Before-and-after scene images:
Content starts

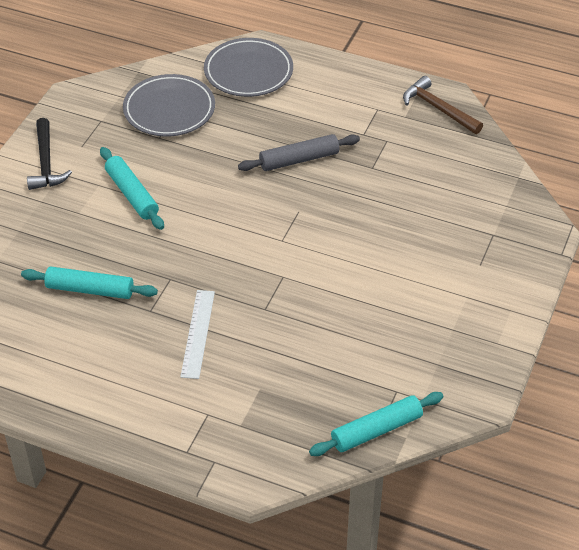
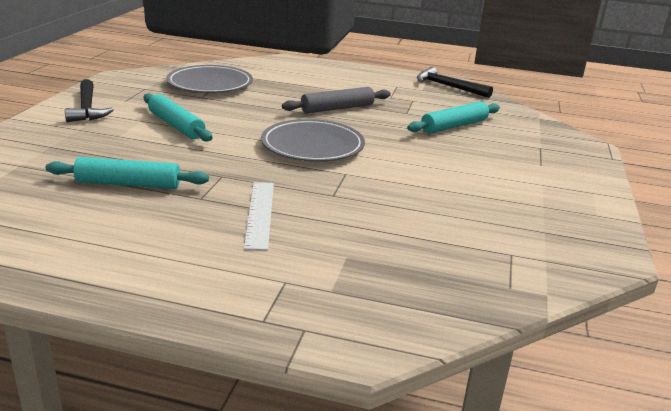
camera: 10 degrees left, 20 degrees down
(248, 71) = (278, 69): grey plate -> grey plate (312, 146)
(376, 430) = (507, 289): turquoise rolling pin -> turquoise rolling pin (454, 126)
(438, 108) = (448, 86): brown hammer -> black hammer

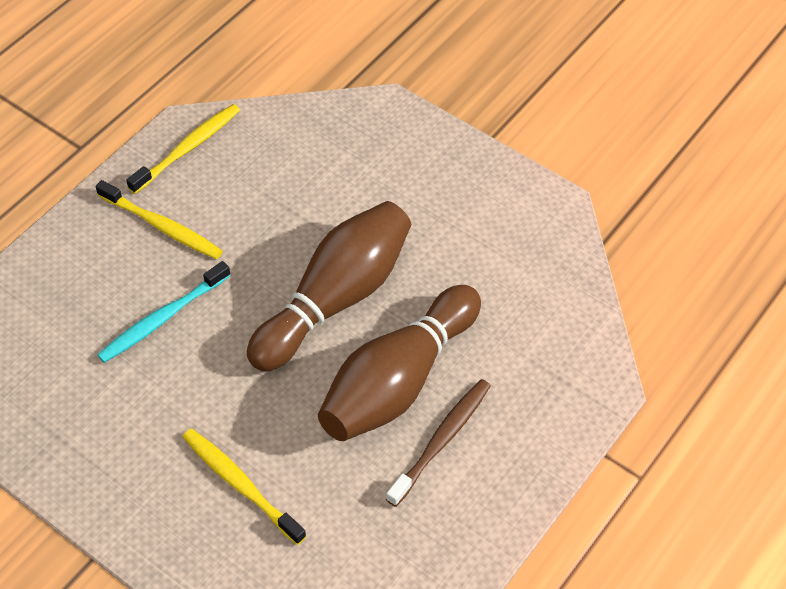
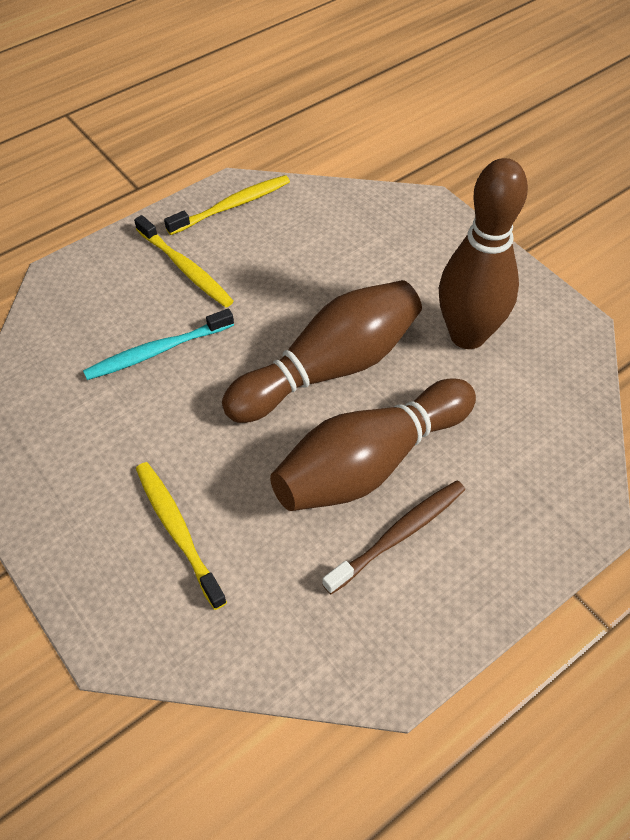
camera: 15 degrees right, 0 degrees up
(457, 237) = (467, 335): none -> brown bowling pin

Content ends

● **Task brief**
Please state how many lines of the entries above include the string "brown", giving the number and nothing more.

● **Exercise solution**
2